Object change descriptions:
=== Begin Enclosure ===
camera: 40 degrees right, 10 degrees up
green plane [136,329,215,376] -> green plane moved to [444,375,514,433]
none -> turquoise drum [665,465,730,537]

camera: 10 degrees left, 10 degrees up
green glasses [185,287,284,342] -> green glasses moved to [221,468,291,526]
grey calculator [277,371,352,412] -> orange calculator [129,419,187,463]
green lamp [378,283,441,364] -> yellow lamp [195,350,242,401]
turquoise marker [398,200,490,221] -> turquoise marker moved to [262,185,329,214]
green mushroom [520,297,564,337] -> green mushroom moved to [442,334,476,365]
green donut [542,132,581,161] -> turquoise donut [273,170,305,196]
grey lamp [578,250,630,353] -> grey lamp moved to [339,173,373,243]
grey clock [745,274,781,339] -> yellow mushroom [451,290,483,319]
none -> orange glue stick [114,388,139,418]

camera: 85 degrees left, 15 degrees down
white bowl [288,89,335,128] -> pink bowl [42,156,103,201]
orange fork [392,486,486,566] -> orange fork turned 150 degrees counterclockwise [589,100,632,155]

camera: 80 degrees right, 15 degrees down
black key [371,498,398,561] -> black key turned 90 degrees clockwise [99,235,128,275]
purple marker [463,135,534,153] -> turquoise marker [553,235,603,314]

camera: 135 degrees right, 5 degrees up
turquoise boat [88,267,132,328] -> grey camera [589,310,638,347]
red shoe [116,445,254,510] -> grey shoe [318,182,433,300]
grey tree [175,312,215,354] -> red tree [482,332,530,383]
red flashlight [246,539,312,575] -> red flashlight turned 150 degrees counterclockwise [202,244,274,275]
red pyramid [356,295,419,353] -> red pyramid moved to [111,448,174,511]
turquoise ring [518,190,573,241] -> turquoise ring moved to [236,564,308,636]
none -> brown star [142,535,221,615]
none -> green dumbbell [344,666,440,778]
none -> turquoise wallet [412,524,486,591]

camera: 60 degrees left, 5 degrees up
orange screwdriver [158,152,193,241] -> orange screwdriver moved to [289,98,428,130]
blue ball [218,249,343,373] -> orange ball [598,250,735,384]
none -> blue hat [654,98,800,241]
=== End Enclosure ===
» **Task instructions**: Every record, from the first to the last, should be transcribed exactly.

» **Written answer**:
camera: 40 degrees right, 10 degrees up
green plane [136,329,215,376] -> green plane moved to [444,375,514,433]
none -> turquoise drum [665,465,730,537]

camera: 10 degrees left, 10 degrees up
green glasses [185,287,284,342] -> green glasses moved to [221,468,291,526]
grey calculator [277,371,352,412] -> orange calculator [129,419,187,463]
green lamp [378,283,441,364] -> yellow lamp [195,350,242,401]
turquoise marker [398,200,490,221] -> turquoise marker moved to [262,185,329,214]
green mushroom [520,297,564,337] -> green mushroom moved to [442,334,476,365]
green donut [542,132,581,161] -> turquoise donut [273,170,305,196]
grey lamp [578,250,630,353] -> grey lamp moved to [339,173,373,243]
grey clock [745,274,781,339] -> yellow mushroom [451,290,483,319]
none -> orange glue stick [114,388,139,418]

camera: 85 degrees left, 15 degrees down
white bowl [288,89,335,128] -> pink bowl [42,156,103,201]
orange fork [392,486,486,566] -> orange fork turned 150 degrees counterclockwise [589,100,632,155]

camera: 80 degrees right, 15 degrees down
black key [371,498,398,561] -> black key turned 90 degrees clockwise [99,235,128,275]
purple marker [463,135,534,153] -> turquoise marker [553,235,603,314]

camera: 135 degrees right, 5 degrees up
turquoise boat [88,267,132,328] -> grey camera [589,310,638,347]
red shoe [116,445,254,510] -> grey shoe [318,182,433,300]
grey tree [175,312,215,354] -> red tree [482,332,530,383]
red flashlight [246,539,312,575] -> red flashlight turned 150 degrees counterclockwise [202,244,274,275]
red pyramid [356,295,419,353] -> red pyramid moved to [111,448,174,511]
turquoise ring [518,190,573,241] -> turquoise ring moved to [236,564,308,636]
none -> brown star [142,535,221,615]
none -> green dumbbell [344,666,440,778]
none -> turquoise wallet [412,524,486,591]

camera: 60 degrees left, 5 degrees up
orange screwdriver [158,152,193,241] -> orange screwdriver moved to [289,98,428,130]
blue ball [218,249,343,373] -> orange ball [598,250,735,384]
none -> blue hat [654,98,800,241]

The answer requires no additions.